◆ Task requirements:
Collect every line of the material that contains the string "bass", matching case exactly.

◆ Data to process:
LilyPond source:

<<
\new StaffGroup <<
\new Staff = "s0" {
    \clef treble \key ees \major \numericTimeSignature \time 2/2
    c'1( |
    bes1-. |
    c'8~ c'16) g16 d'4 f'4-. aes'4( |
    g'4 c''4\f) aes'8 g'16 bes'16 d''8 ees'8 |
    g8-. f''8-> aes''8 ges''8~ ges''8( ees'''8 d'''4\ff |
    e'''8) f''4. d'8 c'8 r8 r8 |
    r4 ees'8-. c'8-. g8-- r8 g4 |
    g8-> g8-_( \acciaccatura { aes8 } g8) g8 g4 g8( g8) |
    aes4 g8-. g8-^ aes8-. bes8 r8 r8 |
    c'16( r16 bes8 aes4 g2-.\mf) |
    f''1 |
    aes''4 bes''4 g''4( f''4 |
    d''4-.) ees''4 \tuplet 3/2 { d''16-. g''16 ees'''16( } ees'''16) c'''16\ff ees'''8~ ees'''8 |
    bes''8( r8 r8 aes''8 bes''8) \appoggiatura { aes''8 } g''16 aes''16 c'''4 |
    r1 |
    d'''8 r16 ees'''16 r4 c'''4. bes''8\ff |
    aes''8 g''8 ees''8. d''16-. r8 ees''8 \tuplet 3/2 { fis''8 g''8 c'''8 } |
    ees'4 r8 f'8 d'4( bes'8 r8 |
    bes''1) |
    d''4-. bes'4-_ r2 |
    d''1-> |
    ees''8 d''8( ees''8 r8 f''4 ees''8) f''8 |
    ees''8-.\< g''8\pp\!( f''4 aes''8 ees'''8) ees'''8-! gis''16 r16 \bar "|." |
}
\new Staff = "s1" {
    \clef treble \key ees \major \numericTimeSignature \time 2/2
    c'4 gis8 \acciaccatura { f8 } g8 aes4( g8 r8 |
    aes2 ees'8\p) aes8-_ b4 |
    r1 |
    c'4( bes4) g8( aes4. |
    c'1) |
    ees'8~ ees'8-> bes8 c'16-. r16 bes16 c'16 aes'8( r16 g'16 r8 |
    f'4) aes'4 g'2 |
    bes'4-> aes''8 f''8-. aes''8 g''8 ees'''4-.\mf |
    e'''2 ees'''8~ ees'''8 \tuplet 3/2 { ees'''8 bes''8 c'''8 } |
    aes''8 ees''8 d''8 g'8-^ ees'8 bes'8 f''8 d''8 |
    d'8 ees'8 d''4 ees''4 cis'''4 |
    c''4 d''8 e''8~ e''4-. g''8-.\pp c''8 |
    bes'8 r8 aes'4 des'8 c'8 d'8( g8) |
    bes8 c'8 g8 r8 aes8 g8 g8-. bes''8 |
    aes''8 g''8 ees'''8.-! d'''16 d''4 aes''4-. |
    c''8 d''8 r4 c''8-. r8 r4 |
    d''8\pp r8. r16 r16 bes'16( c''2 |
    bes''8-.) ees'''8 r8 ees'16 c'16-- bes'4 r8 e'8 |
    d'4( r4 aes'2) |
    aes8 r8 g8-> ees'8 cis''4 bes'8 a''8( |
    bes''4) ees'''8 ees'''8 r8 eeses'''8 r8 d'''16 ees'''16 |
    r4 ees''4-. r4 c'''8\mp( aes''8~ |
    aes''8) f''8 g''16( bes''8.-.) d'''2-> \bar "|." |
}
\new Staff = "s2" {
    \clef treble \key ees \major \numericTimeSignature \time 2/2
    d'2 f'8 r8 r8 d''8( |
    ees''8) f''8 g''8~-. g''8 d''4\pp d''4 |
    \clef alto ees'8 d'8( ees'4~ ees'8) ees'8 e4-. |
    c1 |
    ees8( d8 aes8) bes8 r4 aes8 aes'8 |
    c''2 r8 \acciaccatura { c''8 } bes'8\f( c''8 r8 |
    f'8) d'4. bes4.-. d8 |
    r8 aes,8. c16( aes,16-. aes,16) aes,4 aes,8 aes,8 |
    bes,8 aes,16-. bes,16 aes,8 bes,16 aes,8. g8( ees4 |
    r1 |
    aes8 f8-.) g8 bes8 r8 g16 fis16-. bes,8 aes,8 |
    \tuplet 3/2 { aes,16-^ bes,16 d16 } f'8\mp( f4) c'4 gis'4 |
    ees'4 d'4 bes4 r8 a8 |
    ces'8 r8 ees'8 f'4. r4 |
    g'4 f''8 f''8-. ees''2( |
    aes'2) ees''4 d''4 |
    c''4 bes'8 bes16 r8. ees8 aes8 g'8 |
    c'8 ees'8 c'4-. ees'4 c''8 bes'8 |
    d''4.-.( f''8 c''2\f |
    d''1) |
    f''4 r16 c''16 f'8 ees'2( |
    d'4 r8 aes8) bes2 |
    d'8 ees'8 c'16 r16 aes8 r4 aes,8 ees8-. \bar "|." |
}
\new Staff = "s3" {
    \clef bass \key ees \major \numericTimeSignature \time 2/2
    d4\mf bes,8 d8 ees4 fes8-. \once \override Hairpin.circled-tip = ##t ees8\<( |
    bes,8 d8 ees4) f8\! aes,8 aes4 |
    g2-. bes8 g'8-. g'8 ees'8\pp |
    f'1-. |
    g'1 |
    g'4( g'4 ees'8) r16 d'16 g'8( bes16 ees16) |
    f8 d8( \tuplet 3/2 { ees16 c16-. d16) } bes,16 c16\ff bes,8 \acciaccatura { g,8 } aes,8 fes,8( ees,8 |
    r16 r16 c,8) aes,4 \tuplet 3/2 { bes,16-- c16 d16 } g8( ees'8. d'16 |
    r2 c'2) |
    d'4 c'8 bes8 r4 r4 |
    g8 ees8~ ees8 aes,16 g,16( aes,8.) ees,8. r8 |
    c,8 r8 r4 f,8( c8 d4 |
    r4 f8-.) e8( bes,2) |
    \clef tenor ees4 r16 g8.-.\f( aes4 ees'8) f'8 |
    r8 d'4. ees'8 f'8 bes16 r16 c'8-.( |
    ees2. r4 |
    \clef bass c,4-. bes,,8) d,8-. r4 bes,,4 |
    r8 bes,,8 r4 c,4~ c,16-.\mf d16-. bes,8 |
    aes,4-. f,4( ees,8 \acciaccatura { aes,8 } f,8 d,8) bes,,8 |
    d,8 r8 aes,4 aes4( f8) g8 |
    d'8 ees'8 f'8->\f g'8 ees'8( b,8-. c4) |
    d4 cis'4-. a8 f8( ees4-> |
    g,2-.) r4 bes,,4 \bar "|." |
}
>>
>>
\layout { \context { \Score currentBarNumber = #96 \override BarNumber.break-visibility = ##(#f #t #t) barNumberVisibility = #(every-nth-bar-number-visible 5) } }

◆ Task result:
    \clef bass \key ees \major \numericTimeSignature \time 2/2
    \clef bass c,4-. bes,,8) d,8-. r4 bes,,4 |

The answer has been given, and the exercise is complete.